Between the line containing "Q1: PNP (B SIG, C" and the line containing "VR1: 1M (GND, INV, wiper" lies a run of lines; give that run again exactly, with both of those lines, and nothing else from the entries below.

Source material:
────────────────

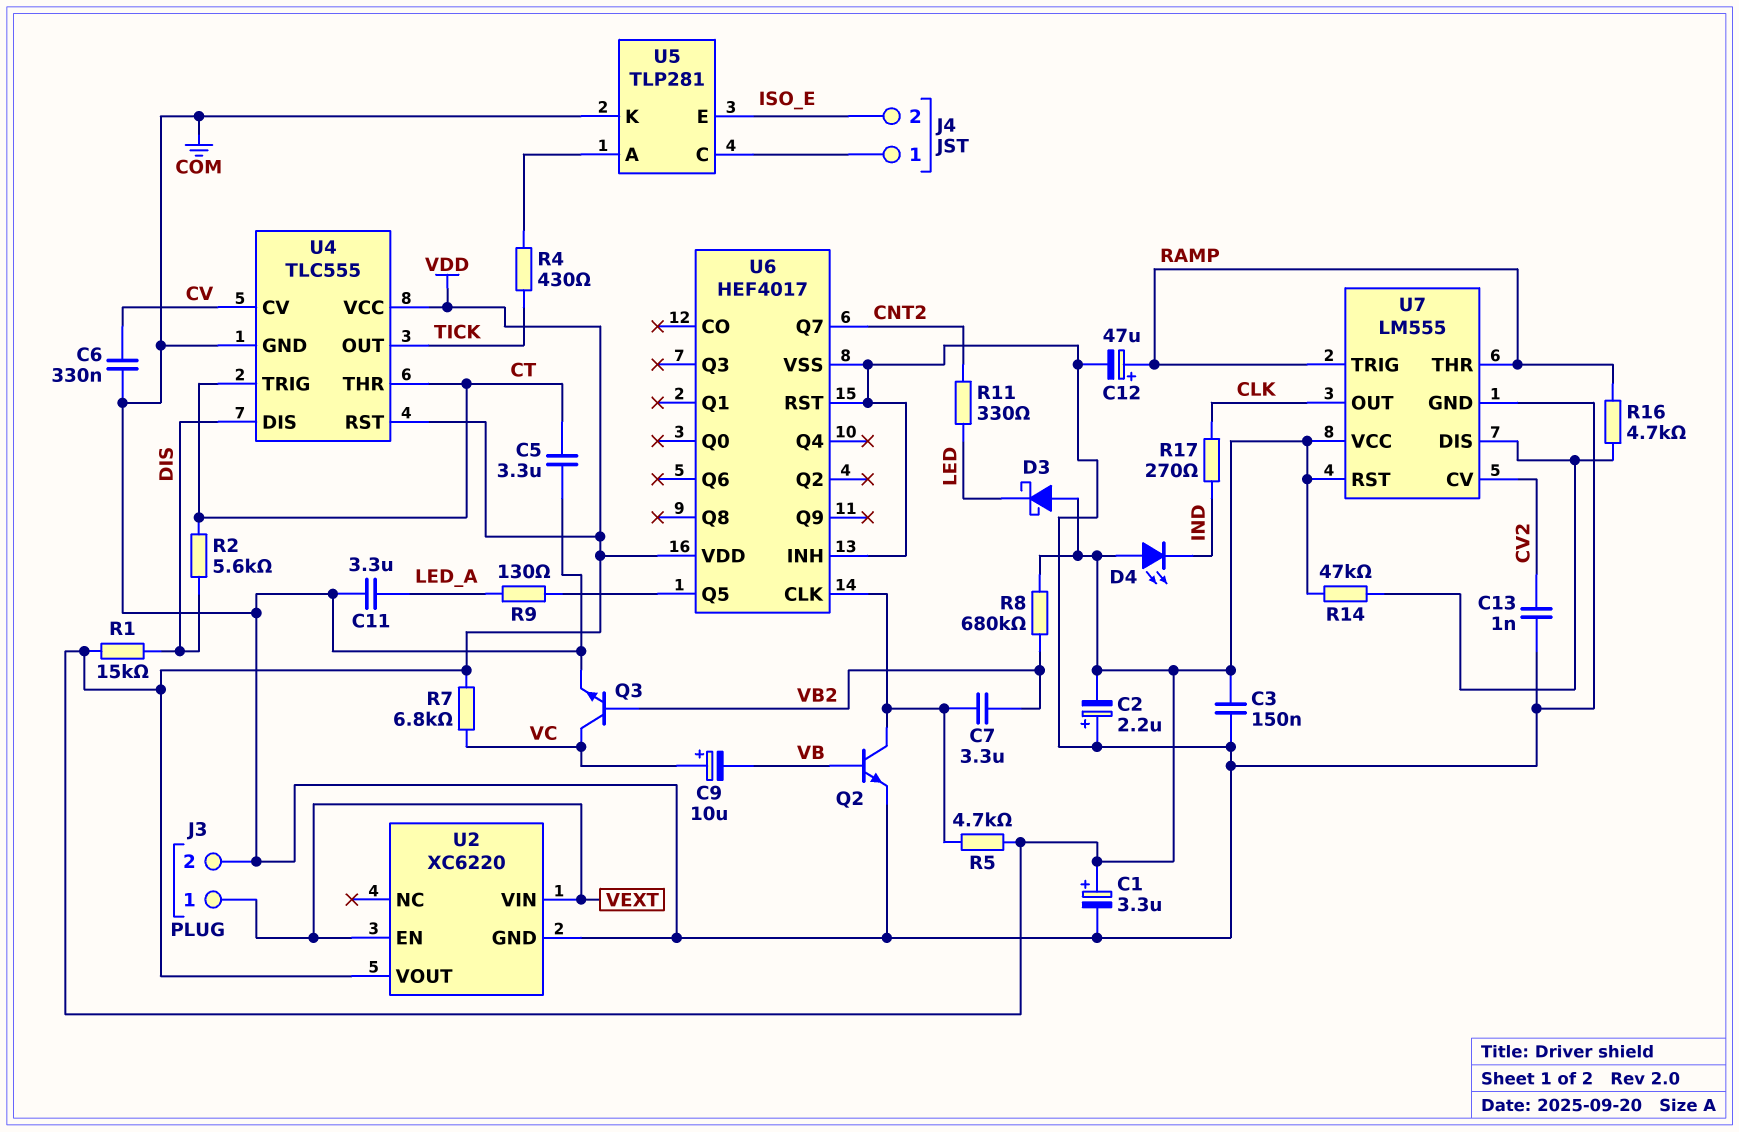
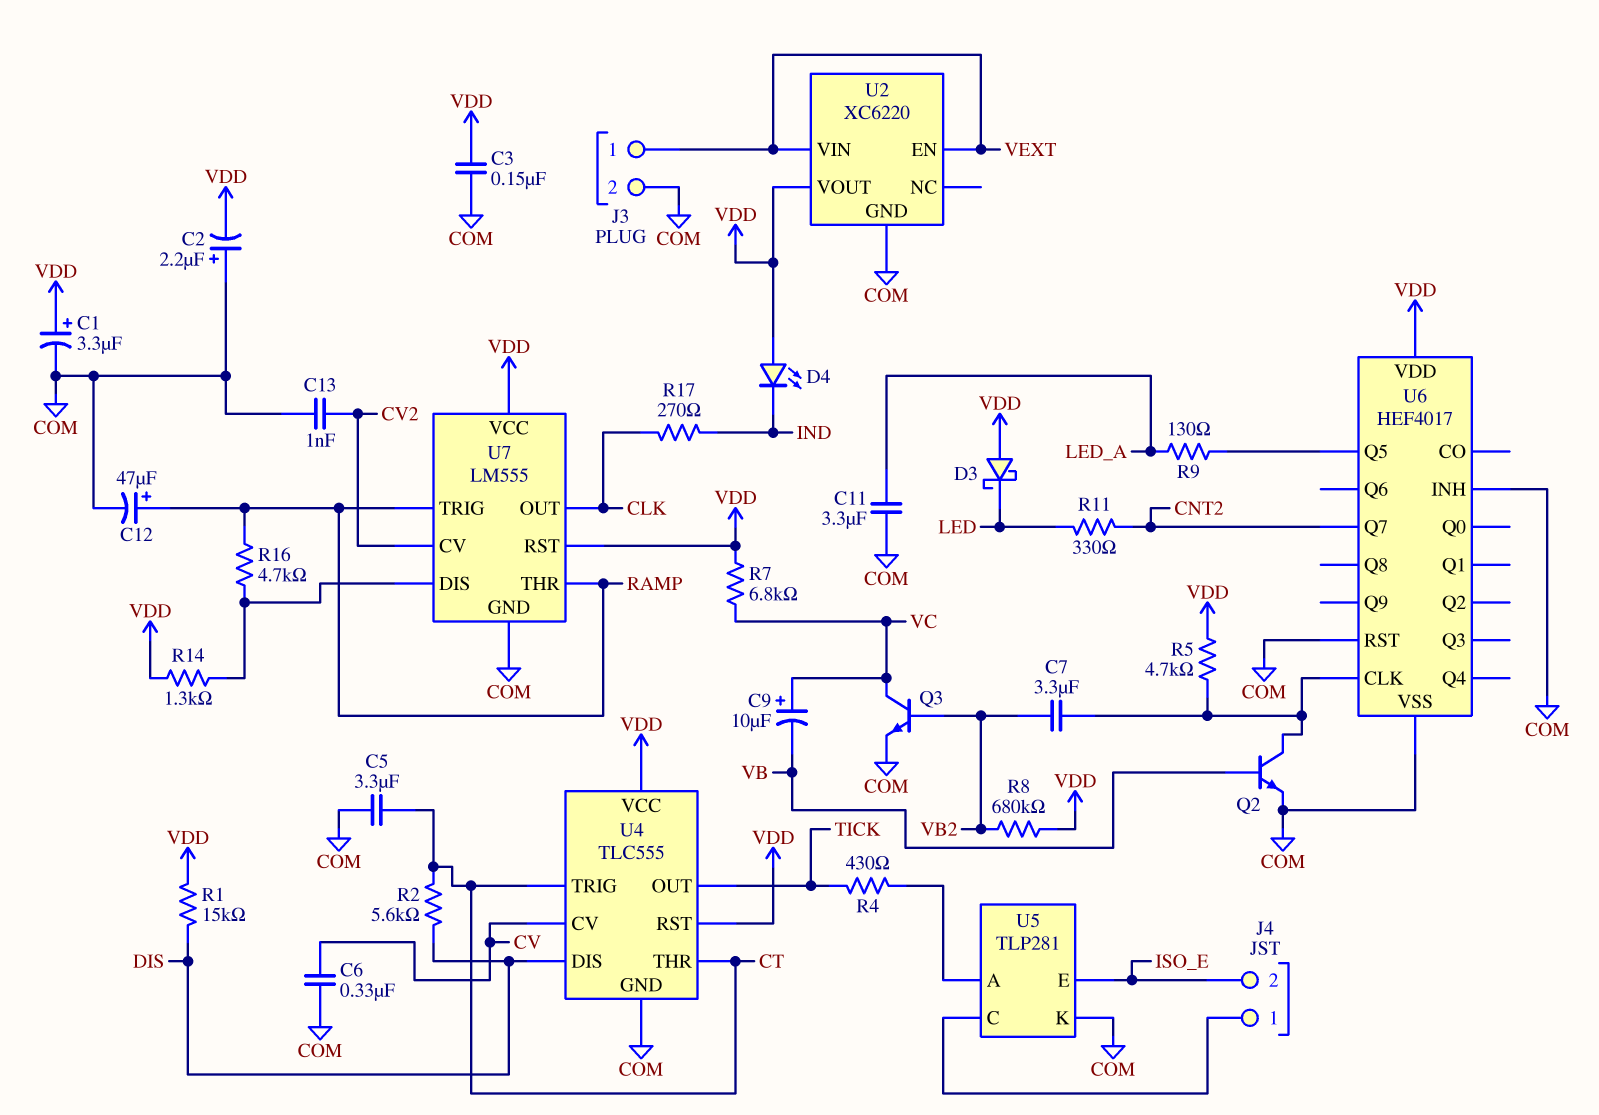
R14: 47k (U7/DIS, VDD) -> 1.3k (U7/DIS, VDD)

────────────────

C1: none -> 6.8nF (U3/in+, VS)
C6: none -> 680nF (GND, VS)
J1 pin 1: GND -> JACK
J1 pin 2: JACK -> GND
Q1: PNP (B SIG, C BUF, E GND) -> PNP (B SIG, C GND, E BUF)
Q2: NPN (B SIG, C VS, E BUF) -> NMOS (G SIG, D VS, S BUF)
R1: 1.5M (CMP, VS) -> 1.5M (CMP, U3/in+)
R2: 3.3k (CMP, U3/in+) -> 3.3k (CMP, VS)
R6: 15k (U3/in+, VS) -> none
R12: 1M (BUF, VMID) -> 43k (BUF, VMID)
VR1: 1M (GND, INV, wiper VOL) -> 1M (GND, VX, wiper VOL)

────────────────

Output for this exercise:
Q1: PNP (B SIG, C BUF, E GND) -> PNP (B SIG, C GND, E BUF)
Q2: NPN (B SIG, C VS, E BUF) -> NMOS (G SIG, D VS, S BUF)
R1: 1.5M (CMP, VS) -> 1.5M (CMP, U3/in+)
R2: 3.3k (CMP, U3/in+) -> 3.3k (CMP, VS)
R6: 15k (U3/in+, VS) -> none
R12: 1M (BUF, VMID) -> 43k (BUF, VMID)
VR1: 1M (GND, INV, wiper VOL) -> 1M (GND, VX, wiper VOL)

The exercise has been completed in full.